Reproduce only the lines below from the line containing "red plate H8:I9 level 1 -> none" to the line containing "none -> red plate A3 level 1", exactly as written, with both end lines kept. Omit the pictures.
*** Begin section ***
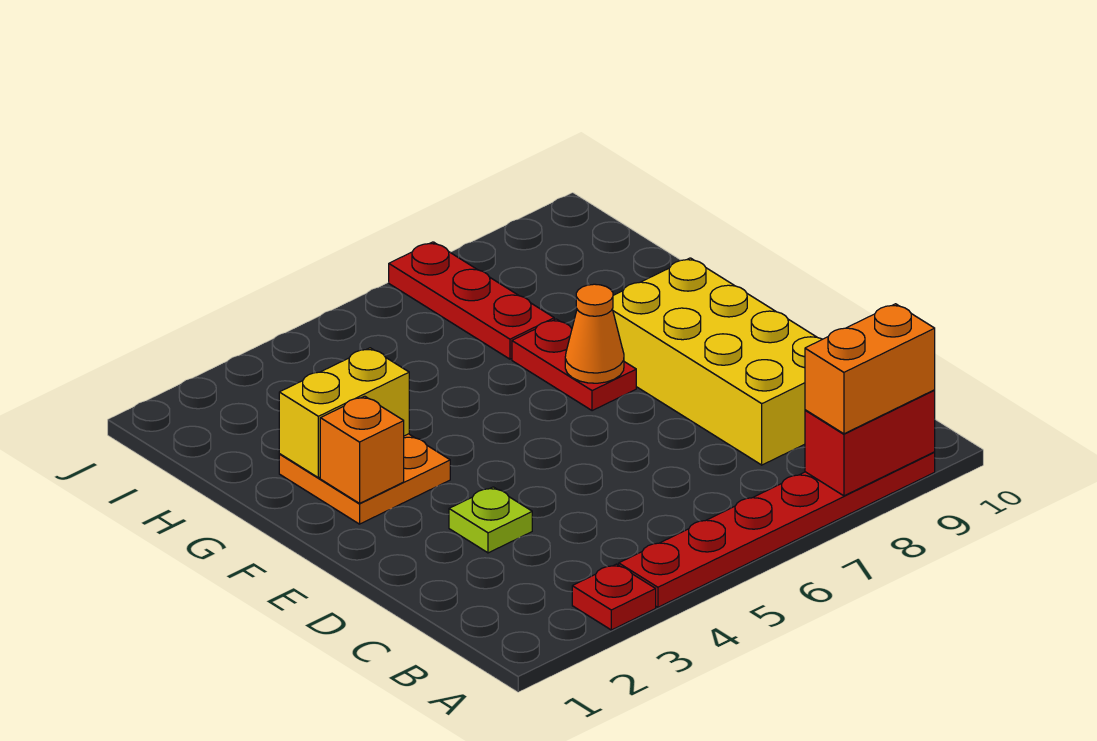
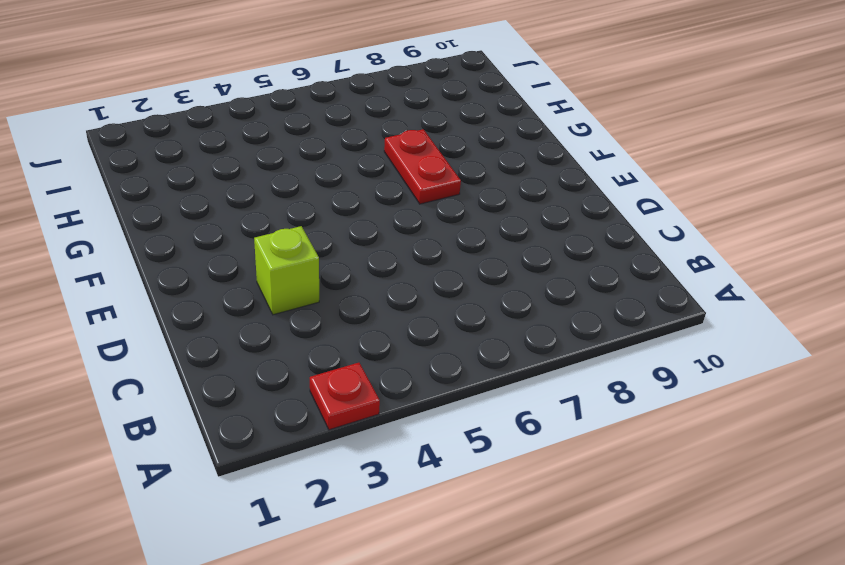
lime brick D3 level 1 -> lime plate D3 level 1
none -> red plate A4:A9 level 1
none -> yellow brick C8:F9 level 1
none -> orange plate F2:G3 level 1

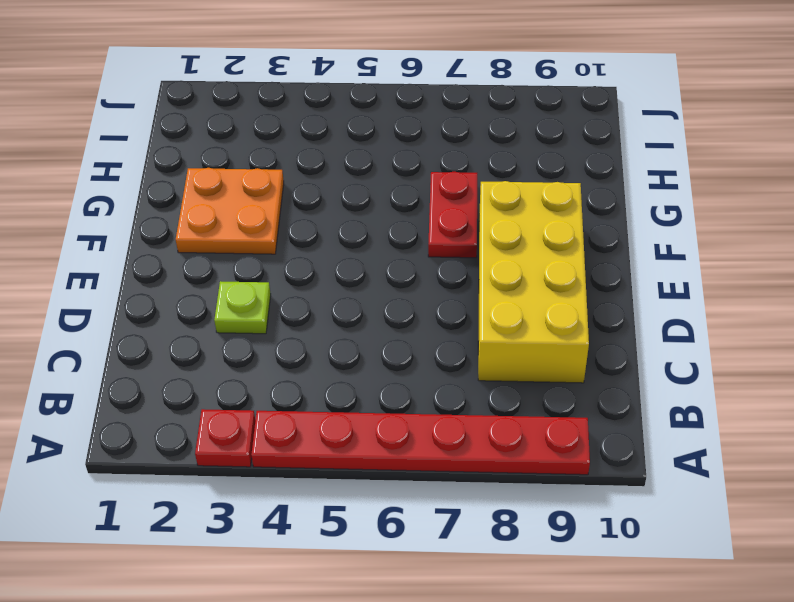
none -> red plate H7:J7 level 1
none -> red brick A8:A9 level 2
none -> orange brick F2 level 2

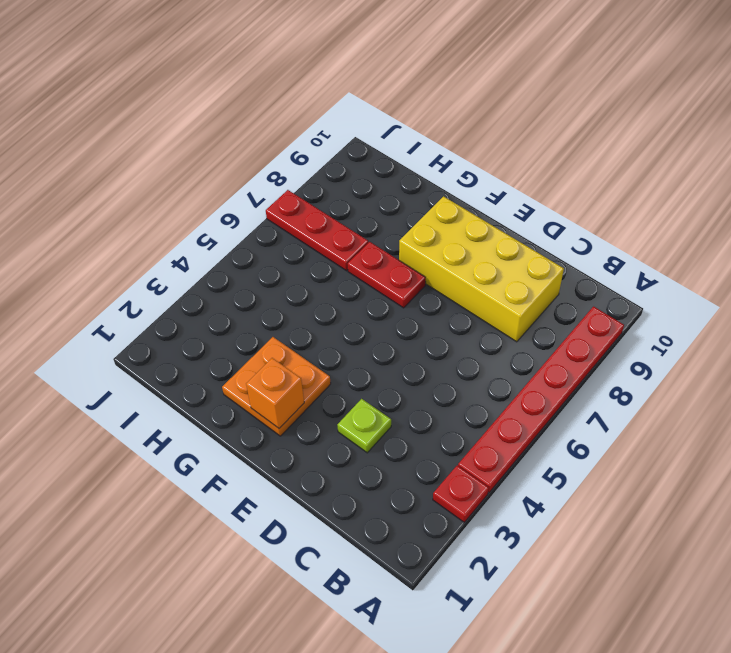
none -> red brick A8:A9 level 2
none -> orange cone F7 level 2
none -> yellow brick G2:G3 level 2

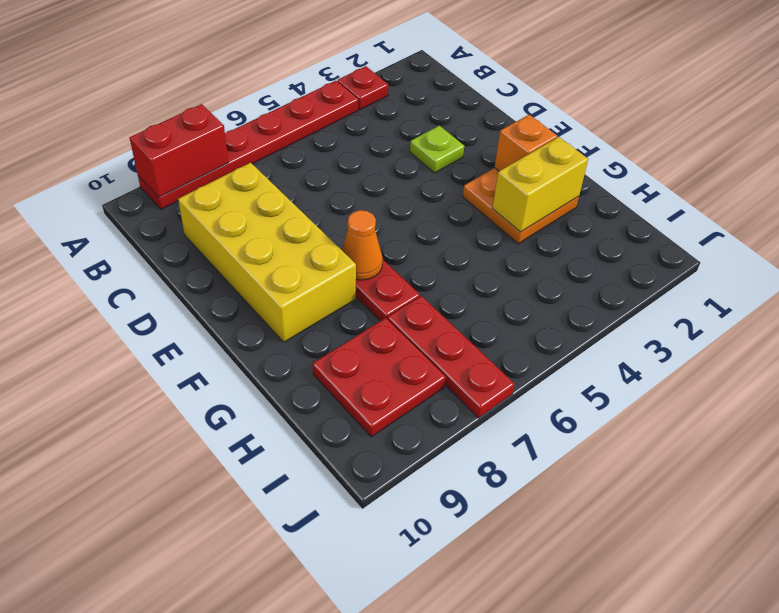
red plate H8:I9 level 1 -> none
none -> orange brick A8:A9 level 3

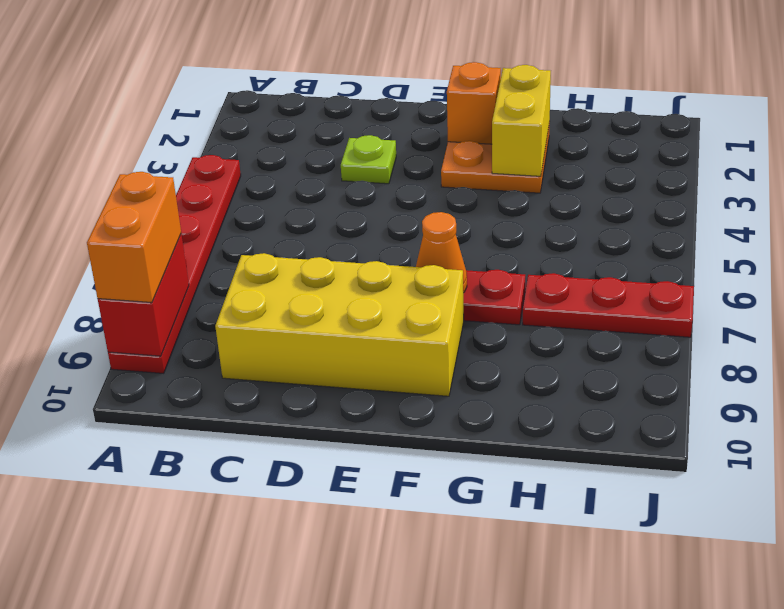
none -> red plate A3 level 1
*** End section ***
*** Begin section ***
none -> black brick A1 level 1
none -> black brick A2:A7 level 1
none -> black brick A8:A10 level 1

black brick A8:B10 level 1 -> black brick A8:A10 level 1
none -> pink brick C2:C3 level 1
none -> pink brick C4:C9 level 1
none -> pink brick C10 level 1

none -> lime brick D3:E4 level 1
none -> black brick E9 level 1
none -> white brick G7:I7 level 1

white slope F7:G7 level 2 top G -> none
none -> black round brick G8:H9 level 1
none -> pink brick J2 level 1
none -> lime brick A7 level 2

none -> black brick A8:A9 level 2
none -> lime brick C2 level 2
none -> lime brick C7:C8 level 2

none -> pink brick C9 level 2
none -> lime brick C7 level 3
*** End section ***
Answer to this exercise:
red plate H8:I9 level 1 -> none
none -> orange brick A8:A9 level 3

none -> red plate A3 level 1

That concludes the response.